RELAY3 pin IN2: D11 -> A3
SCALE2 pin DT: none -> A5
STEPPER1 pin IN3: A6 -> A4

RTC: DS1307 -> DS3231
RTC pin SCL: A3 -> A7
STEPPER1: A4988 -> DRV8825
+ + +
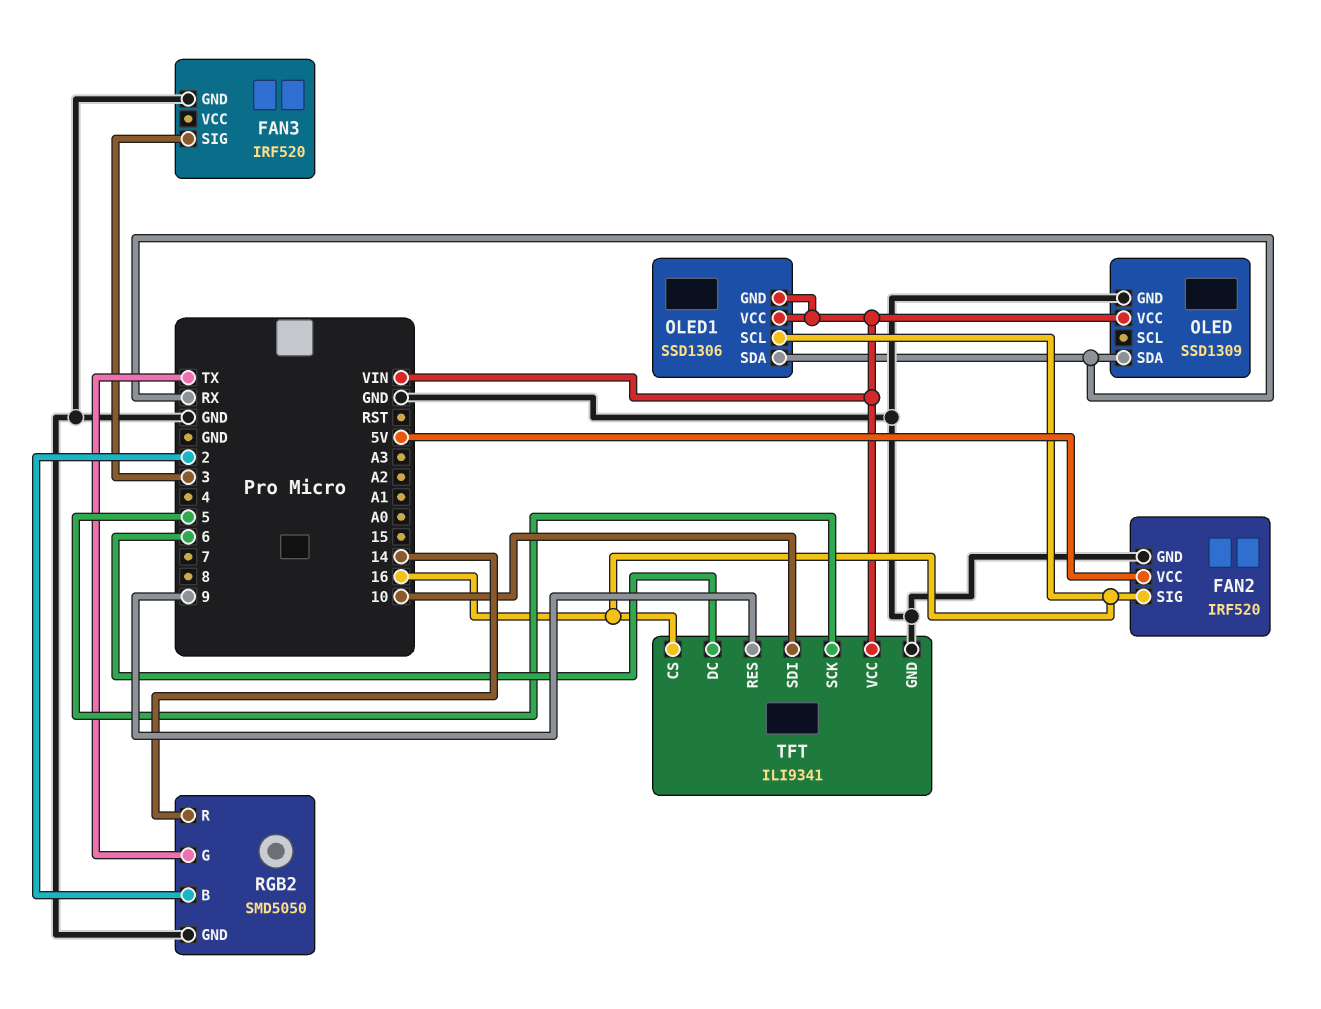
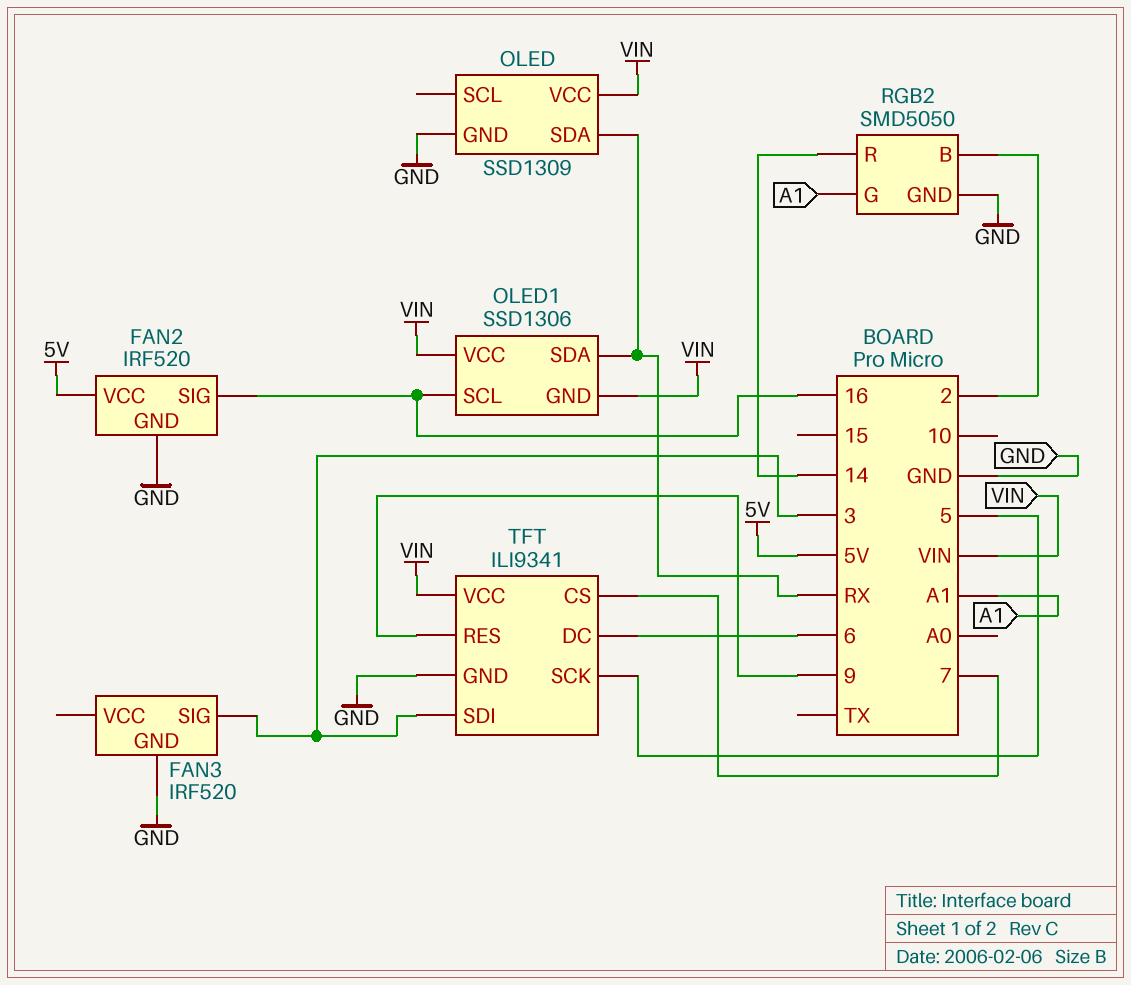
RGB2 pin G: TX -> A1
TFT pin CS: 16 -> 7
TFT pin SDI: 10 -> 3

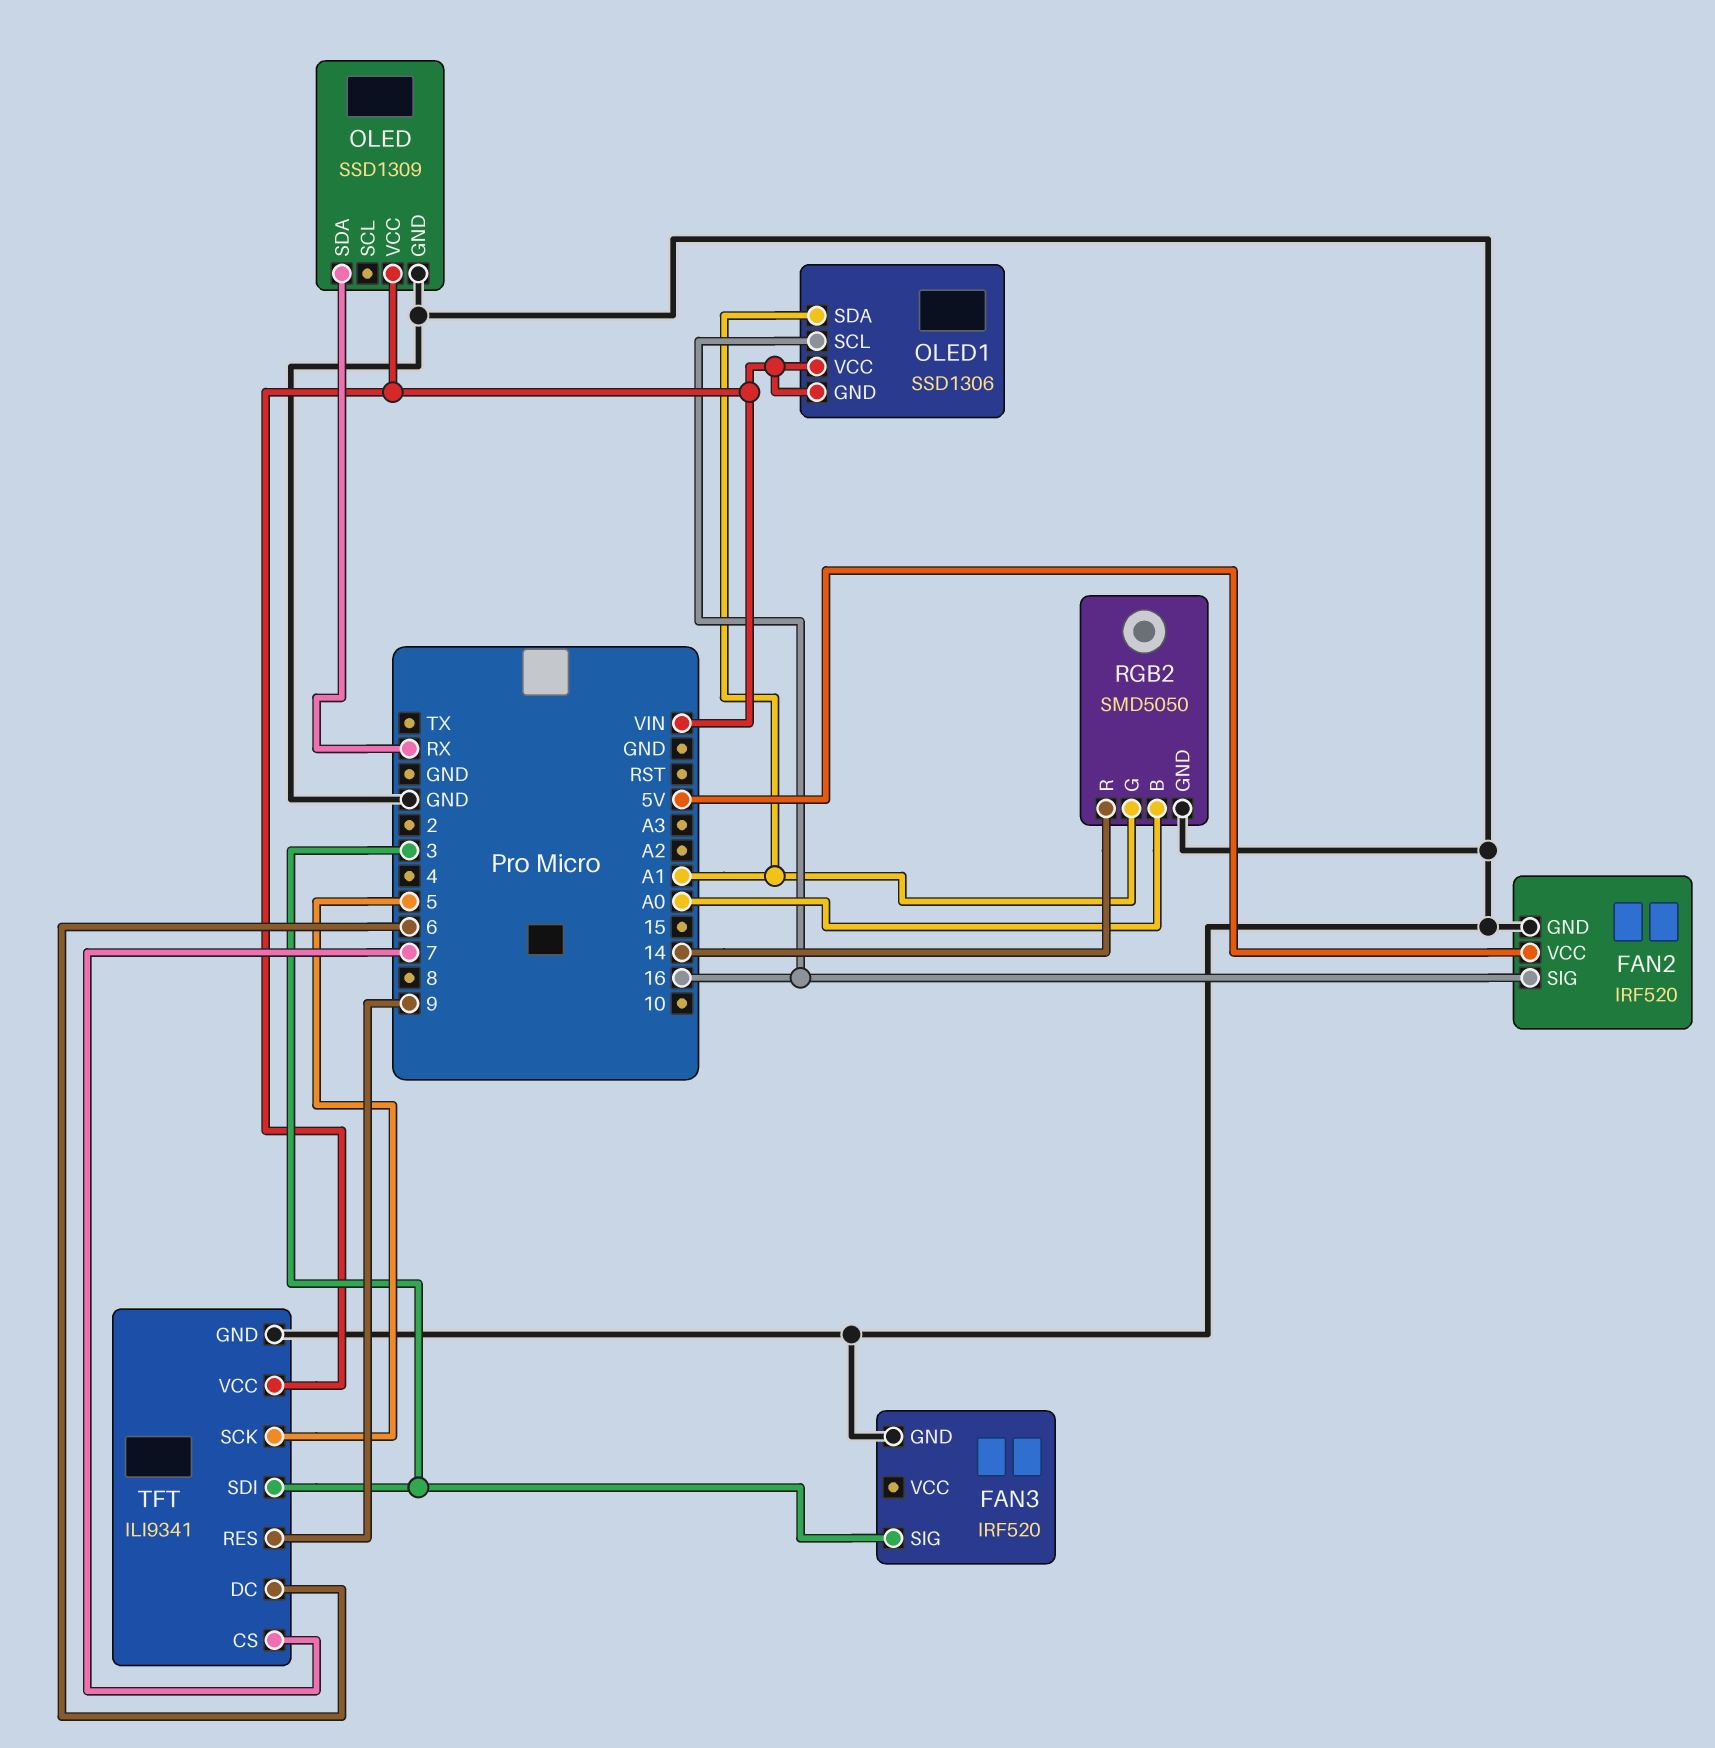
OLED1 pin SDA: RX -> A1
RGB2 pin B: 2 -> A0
+ + +
Task to complete >>
Each line above from the one containing "RGB2 pin G: TX -> A1" through the one containing "RGB2 pin B: 2 -> A0" is to be returned verbatim. Nothing else, and no pictures.

Task solution >>
RGB2 pin G: TX -> A1
TFT pin CS: 16 -> 7
TFT pin SDI: 10 -> 3

OLED1 pin SDA: RX -> A1
RGB2 pin B: 2 -> A0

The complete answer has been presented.